### TASK DIRECTIONS
From the listing below, pull out all lines with "pink" in them.

### SOURCE MATERIAL

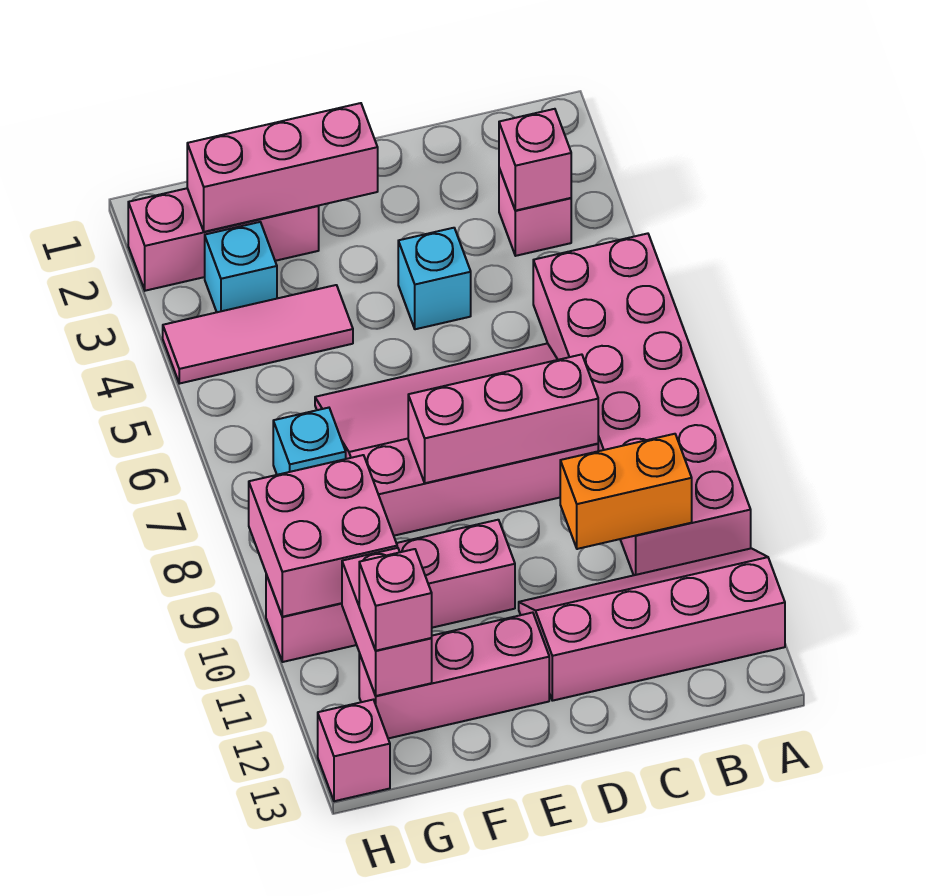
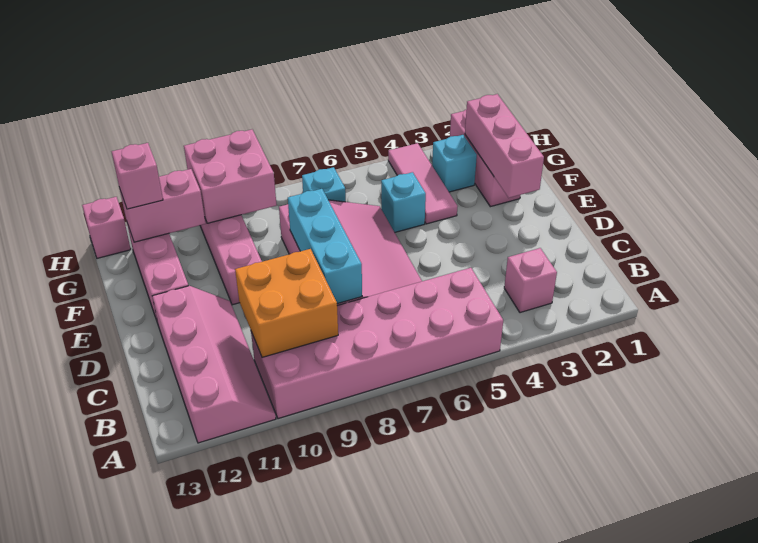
pink brick B3 level 2 -> none
orange brick B10:C10 level 2 -> orange brick B9:C10 level 2
pink brick C8:E8 level 2 -> cyan brick C8:E8 level 2
cyan brick D4 level 1 -> cyan brick F5 level 1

### RESULT OF THE TASK
pink brick B3 level 2 -> none
pink brick C8:E8 level 2 -> cyan brick C8:E8 level 2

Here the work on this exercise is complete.